Exercise requirements –
How do the lines below between the ones holding "R1: 24k (AGND, VDD) -> 24k (RESET, VDD)" and "C1: 4.7uF (plus", inclusive, read? Give them again exactly, with no other lines.

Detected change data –
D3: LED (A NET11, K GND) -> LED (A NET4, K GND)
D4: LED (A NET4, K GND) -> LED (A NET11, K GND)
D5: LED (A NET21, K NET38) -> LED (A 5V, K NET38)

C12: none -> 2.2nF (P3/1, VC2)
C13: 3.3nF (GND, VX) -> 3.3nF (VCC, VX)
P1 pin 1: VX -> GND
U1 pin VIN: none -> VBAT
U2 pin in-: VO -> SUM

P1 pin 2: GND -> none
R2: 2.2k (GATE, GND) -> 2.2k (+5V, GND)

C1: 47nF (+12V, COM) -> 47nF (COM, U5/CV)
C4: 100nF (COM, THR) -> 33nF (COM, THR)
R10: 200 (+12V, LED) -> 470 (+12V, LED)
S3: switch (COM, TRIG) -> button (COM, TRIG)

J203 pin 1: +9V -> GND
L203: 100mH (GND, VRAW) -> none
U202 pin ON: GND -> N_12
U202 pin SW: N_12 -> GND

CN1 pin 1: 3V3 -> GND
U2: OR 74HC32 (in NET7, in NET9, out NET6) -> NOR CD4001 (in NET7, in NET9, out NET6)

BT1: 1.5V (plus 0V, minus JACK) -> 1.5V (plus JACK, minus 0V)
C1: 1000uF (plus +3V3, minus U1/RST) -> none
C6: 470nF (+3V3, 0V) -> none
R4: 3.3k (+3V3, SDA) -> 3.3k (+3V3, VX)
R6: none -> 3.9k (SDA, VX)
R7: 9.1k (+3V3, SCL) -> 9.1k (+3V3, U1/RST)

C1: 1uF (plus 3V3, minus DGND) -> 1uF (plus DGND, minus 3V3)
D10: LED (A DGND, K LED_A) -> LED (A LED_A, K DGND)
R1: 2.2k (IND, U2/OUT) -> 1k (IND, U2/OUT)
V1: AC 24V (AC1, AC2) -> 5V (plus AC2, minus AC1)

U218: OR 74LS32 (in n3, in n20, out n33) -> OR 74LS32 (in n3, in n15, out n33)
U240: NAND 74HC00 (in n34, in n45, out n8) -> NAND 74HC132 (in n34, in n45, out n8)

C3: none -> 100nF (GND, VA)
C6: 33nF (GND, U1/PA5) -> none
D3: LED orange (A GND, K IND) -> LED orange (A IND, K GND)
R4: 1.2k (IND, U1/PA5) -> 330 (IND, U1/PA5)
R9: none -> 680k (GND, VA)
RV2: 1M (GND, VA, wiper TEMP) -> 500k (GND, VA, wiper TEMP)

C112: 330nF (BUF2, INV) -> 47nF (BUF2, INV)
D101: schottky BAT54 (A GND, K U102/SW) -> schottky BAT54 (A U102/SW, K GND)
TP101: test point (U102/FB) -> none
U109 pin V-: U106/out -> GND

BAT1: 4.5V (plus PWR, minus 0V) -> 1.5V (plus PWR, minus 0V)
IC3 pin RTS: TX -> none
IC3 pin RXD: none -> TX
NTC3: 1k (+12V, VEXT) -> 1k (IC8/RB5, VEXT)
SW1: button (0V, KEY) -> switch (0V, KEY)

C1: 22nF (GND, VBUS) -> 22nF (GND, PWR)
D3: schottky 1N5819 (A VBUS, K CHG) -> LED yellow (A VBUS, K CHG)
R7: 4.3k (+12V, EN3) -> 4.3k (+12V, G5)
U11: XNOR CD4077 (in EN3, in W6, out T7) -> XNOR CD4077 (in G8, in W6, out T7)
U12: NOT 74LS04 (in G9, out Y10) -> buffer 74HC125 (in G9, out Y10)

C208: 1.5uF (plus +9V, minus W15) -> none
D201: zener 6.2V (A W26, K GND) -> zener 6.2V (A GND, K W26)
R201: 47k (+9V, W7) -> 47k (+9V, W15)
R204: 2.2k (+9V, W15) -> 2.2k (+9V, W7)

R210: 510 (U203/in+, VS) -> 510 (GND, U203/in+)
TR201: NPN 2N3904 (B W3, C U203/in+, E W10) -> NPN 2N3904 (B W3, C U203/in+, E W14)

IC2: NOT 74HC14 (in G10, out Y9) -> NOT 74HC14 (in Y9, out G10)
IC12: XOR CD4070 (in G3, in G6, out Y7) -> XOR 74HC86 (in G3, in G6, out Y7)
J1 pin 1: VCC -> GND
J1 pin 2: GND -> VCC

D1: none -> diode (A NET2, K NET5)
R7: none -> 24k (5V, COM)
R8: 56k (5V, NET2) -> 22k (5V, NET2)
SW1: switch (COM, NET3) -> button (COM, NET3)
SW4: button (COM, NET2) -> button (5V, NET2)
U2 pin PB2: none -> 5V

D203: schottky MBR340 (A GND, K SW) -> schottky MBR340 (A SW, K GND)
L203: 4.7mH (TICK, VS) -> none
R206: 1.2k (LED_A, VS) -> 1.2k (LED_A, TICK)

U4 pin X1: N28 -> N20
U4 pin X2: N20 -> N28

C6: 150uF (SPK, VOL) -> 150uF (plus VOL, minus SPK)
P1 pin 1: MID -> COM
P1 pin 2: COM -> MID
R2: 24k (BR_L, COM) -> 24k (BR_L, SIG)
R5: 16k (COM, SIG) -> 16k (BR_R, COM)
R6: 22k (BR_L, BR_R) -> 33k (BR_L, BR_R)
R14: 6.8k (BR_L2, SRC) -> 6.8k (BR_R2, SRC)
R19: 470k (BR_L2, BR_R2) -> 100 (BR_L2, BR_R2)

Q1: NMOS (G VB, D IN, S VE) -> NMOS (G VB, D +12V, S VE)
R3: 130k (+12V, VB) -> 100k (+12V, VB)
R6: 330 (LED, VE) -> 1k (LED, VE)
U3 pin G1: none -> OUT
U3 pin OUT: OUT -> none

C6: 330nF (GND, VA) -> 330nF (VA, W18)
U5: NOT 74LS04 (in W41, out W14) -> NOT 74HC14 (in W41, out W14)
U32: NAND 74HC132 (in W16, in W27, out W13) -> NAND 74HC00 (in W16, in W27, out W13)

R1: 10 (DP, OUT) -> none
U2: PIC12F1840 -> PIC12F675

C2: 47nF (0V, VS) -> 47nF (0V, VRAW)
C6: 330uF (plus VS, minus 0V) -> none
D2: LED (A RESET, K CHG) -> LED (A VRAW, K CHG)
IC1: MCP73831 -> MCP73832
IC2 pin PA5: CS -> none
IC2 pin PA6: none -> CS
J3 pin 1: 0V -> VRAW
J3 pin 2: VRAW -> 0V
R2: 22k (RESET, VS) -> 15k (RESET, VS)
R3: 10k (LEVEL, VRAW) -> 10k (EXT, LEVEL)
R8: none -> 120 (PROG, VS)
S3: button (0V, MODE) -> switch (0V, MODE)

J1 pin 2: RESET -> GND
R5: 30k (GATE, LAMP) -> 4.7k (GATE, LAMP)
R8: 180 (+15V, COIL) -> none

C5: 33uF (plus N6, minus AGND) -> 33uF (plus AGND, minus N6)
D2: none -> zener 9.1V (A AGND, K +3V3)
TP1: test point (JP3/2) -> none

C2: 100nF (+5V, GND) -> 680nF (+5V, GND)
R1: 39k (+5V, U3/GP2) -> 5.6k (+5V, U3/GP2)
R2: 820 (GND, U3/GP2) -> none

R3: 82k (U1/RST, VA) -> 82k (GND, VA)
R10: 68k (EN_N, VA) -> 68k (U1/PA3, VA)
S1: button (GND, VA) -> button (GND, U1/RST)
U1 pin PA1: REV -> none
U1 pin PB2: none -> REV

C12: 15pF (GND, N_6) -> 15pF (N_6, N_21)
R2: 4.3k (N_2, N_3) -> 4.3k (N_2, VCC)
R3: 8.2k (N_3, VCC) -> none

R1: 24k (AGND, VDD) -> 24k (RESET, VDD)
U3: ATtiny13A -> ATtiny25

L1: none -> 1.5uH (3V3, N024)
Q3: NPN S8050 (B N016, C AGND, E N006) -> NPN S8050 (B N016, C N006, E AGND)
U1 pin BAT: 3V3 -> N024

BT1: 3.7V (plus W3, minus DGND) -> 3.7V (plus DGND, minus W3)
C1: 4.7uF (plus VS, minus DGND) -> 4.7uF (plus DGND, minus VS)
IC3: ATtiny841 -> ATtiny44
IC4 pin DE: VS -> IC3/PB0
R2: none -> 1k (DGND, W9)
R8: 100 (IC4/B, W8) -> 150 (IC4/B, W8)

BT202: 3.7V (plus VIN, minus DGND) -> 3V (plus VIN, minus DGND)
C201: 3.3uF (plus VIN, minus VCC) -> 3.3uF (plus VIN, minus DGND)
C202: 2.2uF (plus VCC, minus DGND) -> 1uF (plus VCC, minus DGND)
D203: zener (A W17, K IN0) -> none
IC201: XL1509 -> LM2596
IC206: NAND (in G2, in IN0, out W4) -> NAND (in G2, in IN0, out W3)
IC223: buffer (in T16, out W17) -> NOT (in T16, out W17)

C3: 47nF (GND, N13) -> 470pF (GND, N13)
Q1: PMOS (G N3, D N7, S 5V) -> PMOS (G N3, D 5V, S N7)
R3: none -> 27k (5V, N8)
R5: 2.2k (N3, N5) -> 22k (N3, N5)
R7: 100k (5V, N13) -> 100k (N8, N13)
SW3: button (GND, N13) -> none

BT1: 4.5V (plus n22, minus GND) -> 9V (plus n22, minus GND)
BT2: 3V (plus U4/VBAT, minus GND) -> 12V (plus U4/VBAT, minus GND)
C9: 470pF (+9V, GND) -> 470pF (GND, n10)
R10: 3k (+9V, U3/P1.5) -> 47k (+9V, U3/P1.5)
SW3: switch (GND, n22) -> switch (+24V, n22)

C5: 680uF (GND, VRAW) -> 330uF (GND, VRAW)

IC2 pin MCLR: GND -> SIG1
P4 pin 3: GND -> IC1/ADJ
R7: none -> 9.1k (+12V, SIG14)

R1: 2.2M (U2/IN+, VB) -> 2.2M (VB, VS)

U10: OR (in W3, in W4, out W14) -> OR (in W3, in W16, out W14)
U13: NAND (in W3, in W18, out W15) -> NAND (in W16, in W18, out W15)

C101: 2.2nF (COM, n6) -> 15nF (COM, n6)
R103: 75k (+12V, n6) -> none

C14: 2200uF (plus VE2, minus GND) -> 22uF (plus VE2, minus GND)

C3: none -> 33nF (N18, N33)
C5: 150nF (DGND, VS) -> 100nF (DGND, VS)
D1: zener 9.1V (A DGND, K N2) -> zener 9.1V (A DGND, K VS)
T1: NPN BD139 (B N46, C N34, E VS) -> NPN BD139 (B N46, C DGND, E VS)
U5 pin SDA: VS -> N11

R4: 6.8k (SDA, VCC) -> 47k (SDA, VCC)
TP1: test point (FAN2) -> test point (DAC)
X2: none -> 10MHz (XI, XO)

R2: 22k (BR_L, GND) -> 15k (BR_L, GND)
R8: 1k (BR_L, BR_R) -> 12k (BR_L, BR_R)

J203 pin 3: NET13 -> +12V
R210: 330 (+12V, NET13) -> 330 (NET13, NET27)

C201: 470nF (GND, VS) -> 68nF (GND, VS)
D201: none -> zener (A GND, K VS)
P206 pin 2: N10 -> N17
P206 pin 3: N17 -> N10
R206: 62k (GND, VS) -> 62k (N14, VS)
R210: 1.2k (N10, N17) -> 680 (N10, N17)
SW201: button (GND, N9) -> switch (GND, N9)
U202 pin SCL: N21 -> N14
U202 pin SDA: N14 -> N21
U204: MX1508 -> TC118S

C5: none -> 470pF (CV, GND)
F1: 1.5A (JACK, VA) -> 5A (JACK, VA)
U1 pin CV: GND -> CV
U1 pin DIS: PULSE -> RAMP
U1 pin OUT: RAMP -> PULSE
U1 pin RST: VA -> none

Output –
R1: 24k (AGND, VDD) -> 24k (RESET, VDD)
U3: ATtiny13A -> ATtiny25

L1: none -> 1.5uH (3V3, N024)
Q3: NPN S8050 (B N016, C AGND, E N006) -> NPN S8050 (B N016, C N006, E AGND)
U1 pin BAT: 3V3 -> N024

BT1: 3.7V (plus W3, minus DGND) -> 3.7V (plus DGND, minus W3)
C1: 4.7uF (plus VS, minus DGND) -> 4.7uF (plus DGND, minus VS)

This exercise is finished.